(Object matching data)
* * *

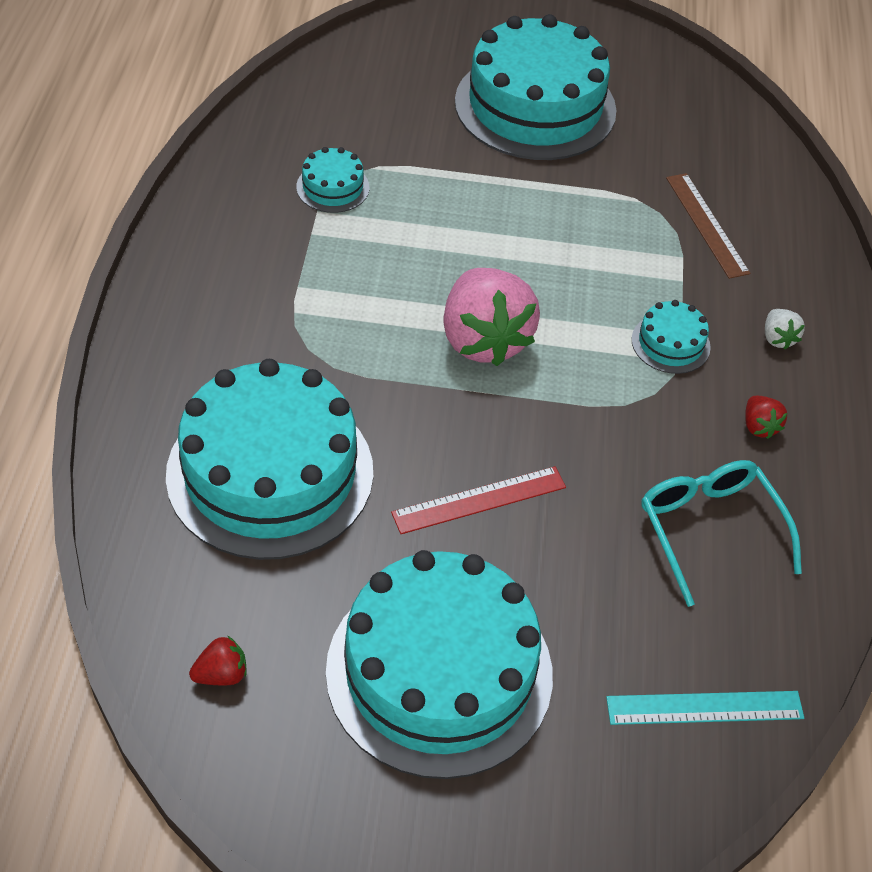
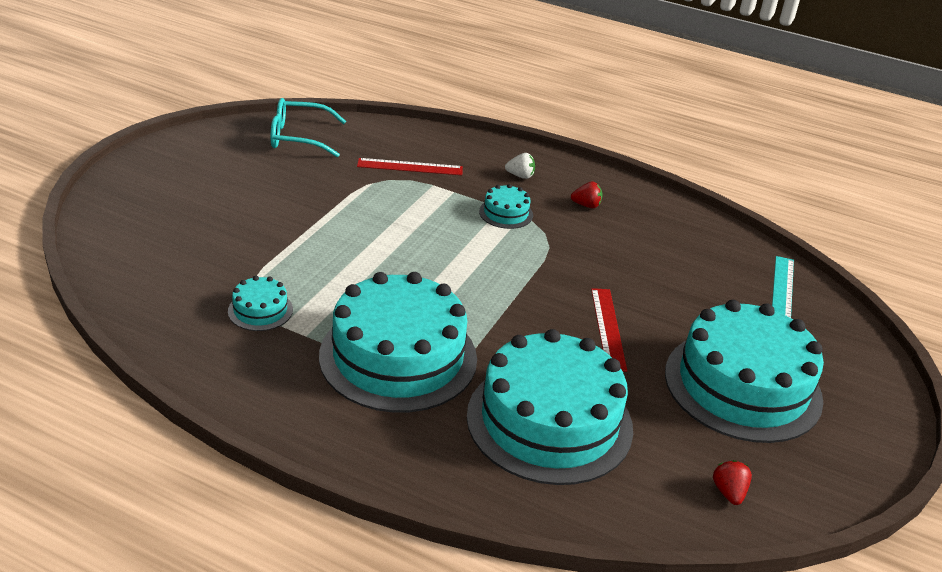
camera: 70 degrees left, 15 degrees down
(484, 340) = (465, 284): pink strawberry -> none
(535, 106) = (243, 193): turquoise cake -> turquoise cake (398, 357)
(706, 224) = (410, 167): brown ruler -> red ruler
(710, 529) = (658, 248): turquoise glasses -> turquoise glasses (299, 137)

* * *

Your task is to retype all the entries exactly and leave out any pictures.

camera: 70 degrees left, 15 degrees down
(484, 340) = (465, 284): pink strawberry -> none
(535, 106) = (243, 193): turquoise cake -> turquoise cake (398, 357)
(706, 224) = (410, 167): brown ruler -> red ruler
(710, 529) = (658, 248): turquoise glasses -> turquoise glasses (299, 137)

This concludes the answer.